*Work required*
Please write out exactly the lines of the data below from the line holding "camera: 15 degrees right, 0 degrees up" through the line holding "white stacking toy [184,210,260,315]", and leave out the rest.

======== Material supplied

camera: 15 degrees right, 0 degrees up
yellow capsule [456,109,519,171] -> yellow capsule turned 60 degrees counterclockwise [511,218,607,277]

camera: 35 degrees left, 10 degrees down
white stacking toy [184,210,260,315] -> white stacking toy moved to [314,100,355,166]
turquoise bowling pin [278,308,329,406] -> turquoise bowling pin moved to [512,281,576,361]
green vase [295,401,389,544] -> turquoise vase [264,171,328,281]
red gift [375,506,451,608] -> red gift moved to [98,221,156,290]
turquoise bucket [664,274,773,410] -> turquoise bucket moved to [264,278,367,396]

================
======== Material supplied

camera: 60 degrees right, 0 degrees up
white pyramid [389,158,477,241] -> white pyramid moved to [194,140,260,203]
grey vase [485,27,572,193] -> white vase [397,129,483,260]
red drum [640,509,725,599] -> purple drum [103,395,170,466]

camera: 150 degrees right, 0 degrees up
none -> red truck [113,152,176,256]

================
======== Material supplied

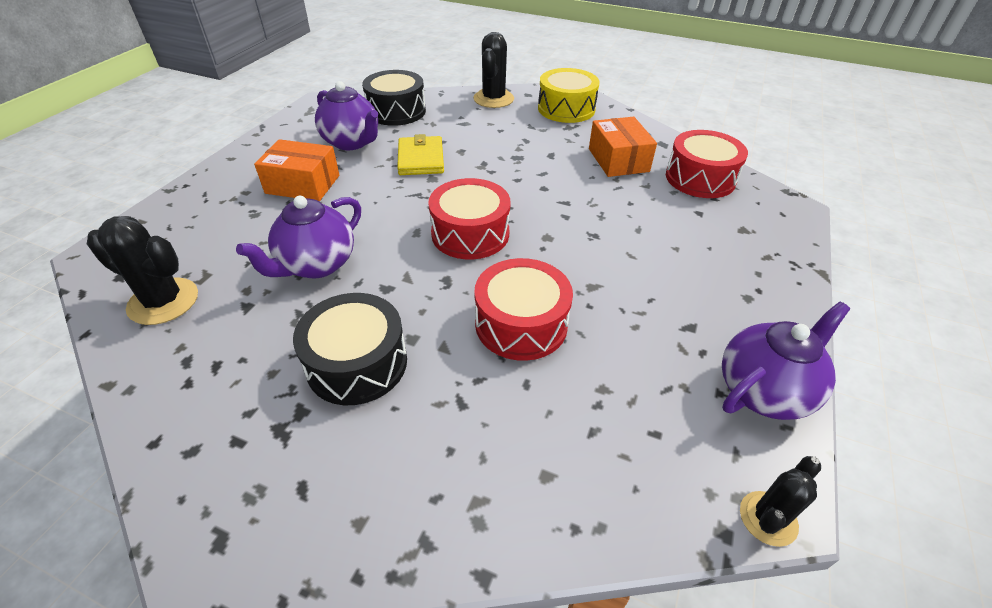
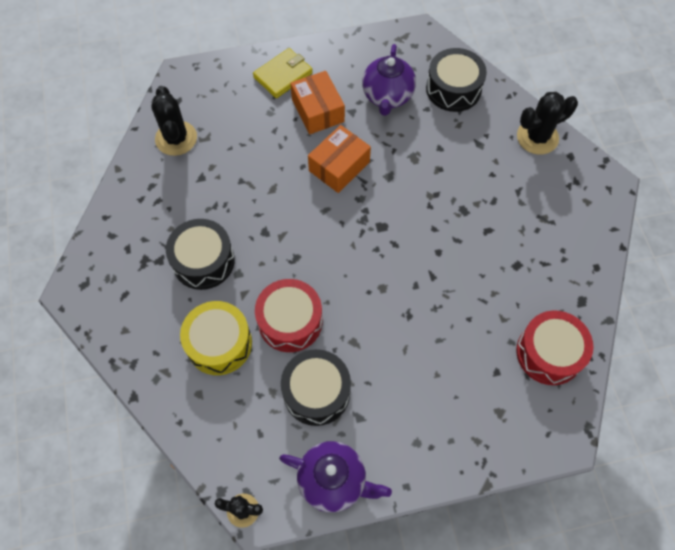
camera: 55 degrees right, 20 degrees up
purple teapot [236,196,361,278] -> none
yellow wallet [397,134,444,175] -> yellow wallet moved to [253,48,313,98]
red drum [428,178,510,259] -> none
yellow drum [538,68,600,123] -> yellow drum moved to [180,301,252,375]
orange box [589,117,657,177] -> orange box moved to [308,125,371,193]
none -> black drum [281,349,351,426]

================

*Task output*
camera: 15 degrees right, 0 degrees up
yellow capsule [456,109,519,171] -> yellow capsule turned 60 degrees counterclockwise [511,218,607,277]

camera: 35 degrees left, 10 degrees down
white stacking toy [184,210,260,315] -> white stacking toy moved to [314,100,355,166]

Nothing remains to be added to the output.